- TASK: Find the line with "brown L-shape: (22, 187)" in the records below. Copy it and every line after it, up to and including the line with "brown cross: (105, 247)".

Recorded data
★ ★ ★

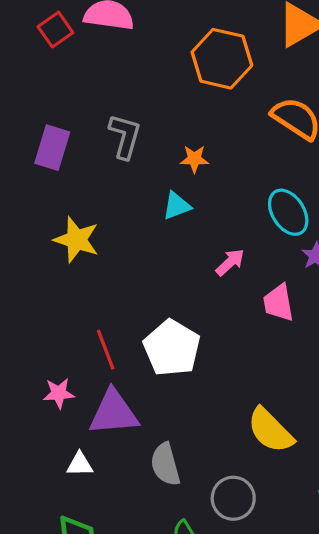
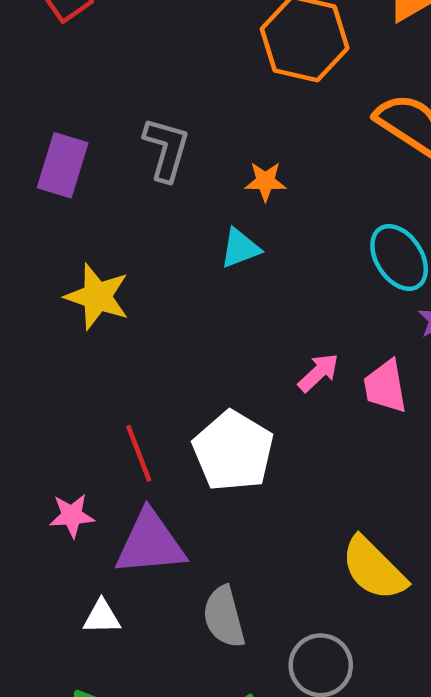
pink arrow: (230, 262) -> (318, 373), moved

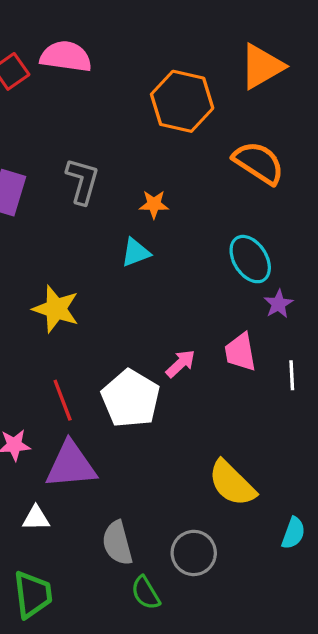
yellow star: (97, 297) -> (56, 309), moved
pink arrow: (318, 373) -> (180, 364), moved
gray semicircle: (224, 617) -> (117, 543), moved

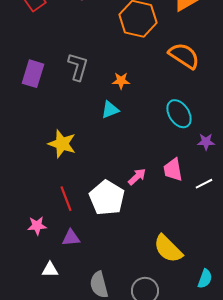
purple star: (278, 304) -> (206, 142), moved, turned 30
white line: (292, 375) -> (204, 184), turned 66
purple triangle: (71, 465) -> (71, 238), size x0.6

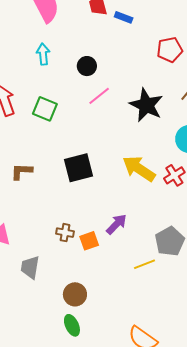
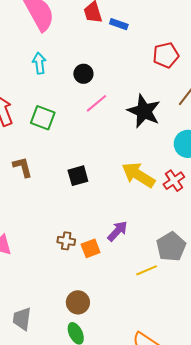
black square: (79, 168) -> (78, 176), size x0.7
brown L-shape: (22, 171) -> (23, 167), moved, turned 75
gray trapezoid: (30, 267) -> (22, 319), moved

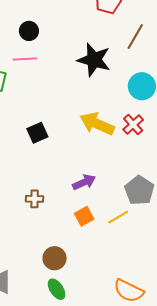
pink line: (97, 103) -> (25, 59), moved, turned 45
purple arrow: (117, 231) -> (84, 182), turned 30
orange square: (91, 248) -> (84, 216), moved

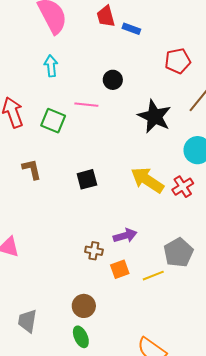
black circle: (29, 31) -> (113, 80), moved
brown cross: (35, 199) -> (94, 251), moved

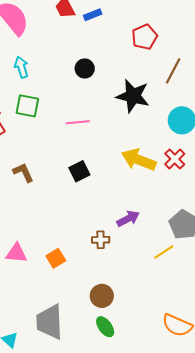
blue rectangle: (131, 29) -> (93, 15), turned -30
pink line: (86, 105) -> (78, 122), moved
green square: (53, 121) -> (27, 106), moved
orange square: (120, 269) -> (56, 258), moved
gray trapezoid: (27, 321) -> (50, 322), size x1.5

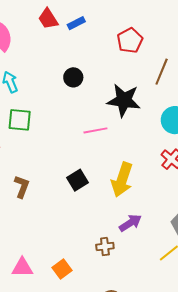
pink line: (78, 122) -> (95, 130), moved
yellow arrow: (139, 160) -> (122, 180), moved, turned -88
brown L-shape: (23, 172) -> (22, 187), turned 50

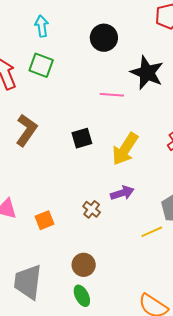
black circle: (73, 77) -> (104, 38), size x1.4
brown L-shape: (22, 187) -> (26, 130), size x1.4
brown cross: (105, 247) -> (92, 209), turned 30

★ ★ ★

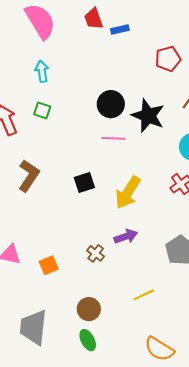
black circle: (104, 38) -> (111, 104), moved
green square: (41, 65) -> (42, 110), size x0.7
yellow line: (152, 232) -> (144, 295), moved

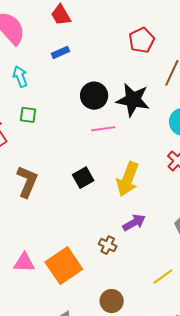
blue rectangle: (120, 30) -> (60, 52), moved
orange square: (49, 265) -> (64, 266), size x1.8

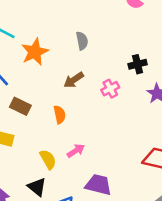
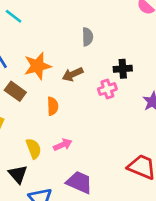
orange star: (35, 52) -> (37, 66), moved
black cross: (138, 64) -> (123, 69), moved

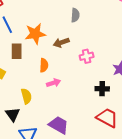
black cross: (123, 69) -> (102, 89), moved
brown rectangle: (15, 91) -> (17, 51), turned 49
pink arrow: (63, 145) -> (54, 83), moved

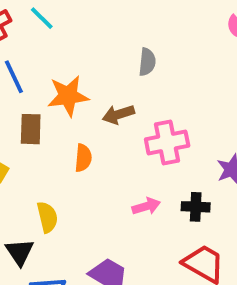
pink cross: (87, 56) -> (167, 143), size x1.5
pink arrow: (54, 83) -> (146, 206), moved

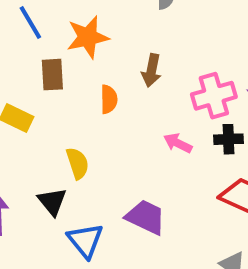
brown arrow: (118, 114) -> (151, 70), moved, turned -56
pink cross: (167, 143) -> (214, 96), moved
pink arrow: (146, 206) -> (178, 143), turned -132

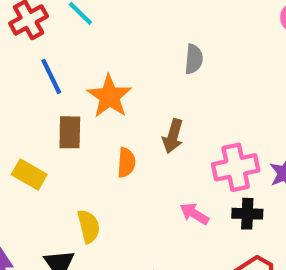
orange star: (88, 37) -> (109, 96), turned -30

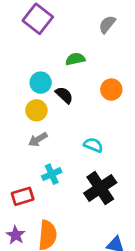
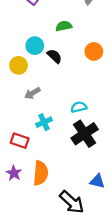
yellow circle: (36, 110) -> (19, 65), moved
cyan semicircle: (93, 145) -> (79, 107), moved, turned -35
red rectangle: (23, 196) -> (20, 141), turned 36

★ ★ ★

- SOLUTION TO THIS TASK:
brown L-shape: (22, 187) -> (26, 130), size x1.4
brown cross: (105, 247) -> (92, 209), turned 30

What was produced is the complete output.